Supplied data ▸
^^^^^^^^
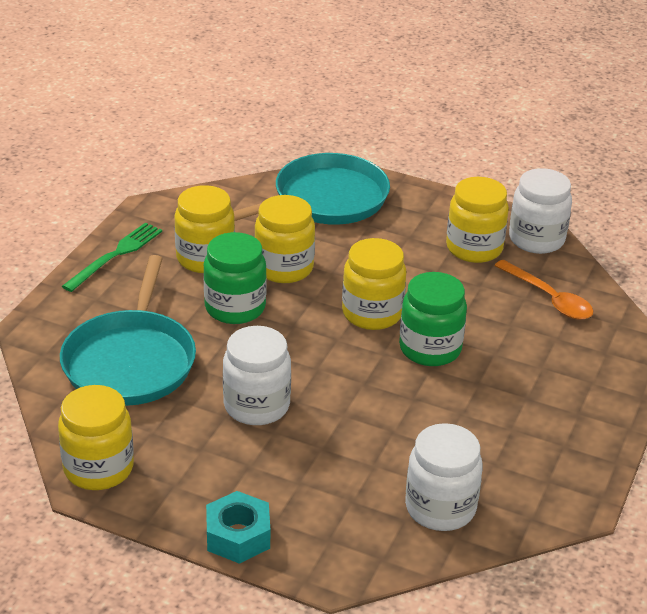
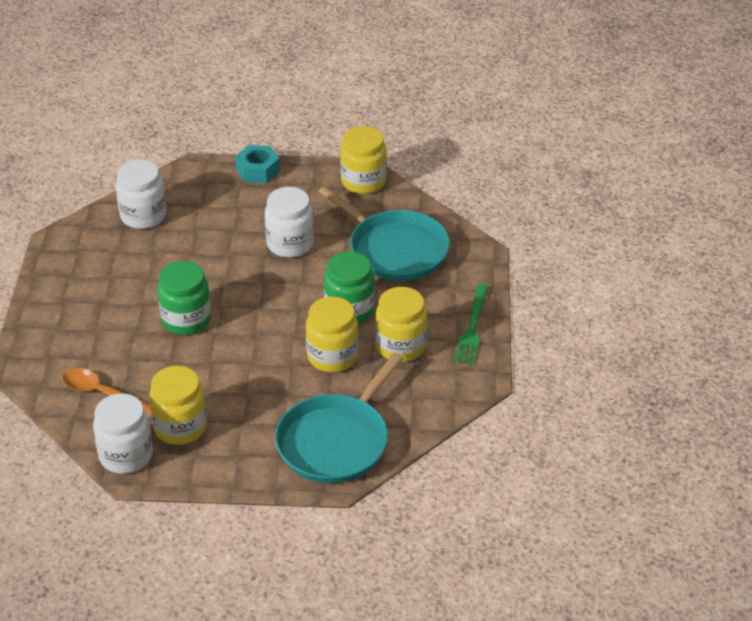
camera: 160 degrees right, 5 degrees up
turquoise pan [60,255,196,406] -> turquoise pan turned 150 degrees clockwise [318,186,450,281]
yellow jar [342,238,407,330] -> none

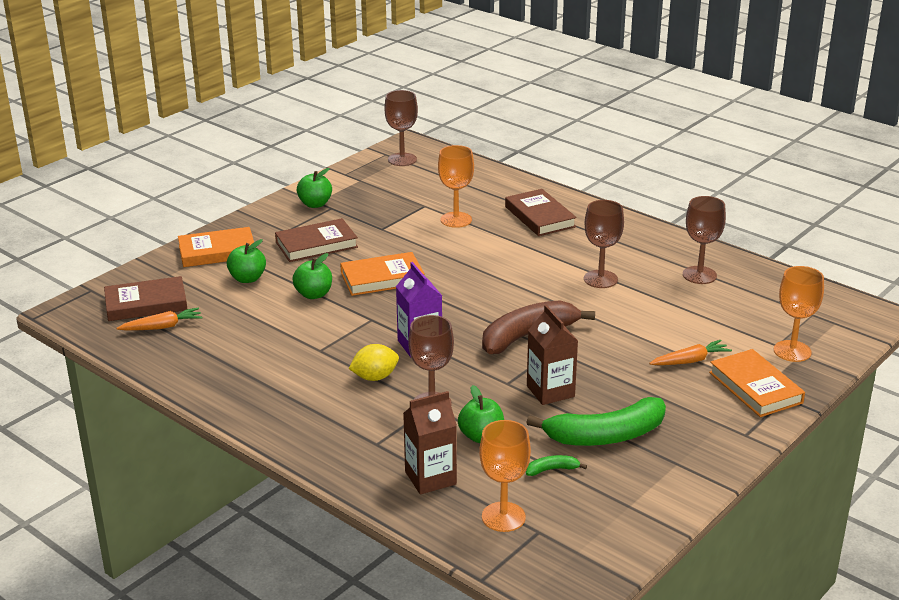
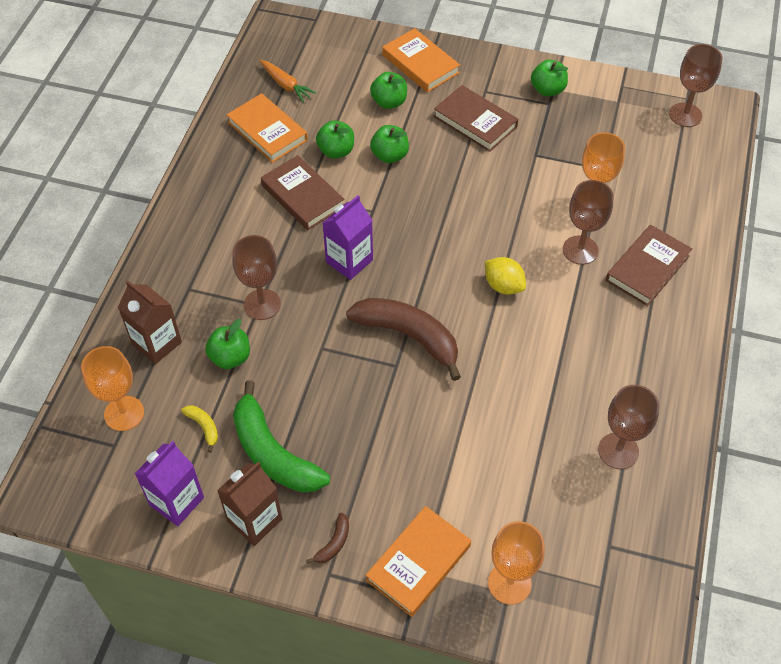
camera: 65 degrees right, 25 degrees up
brown book [104,276,187,321] -> brown book moved to [261,155,344,230]
orange book [340,252,425,296] -> orange book moved to [226,93,308,163]
yellow lemon [348,344,399,381] -> yellow lemon moved to [485,257,526,295]
green banana [526,455,587,476] -> yellow banana [181,405,218,453]
brown carton [527,305,578,405] -> brown carton moved to [217,462,282,546]
brown goblet [584,200,624,288] -> brown goblet moved to [563,180,613,265]
orange carrot [649,340,732,365] -> none
none -> purple carton [135,441,204,526]
none -> brown banana [306,513,349,564]
none -> green apple [316,120,354,159]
^^^^^^^^
Instruction ▸ Write out again, exactly, the lines from the start of the listing up to the line containing "orange book [340,252,425,296]", with both ends and without pictures.

Completed task ▸
camera: 160 degrees right, 5 degrees up
turquoise pan [60,255,196,406] -> turquoise pan turned 150 degrees clockwise [318,186,450,281]
yellow jar [342,238,407,330] -> none

camera: 65 degrees right, 25 degrees up
brown book [104,276,187,321] -> brown book moved to [261,155,344,230]
orange book [340,252,425,296] -> orange book moved to [226,93,308,163]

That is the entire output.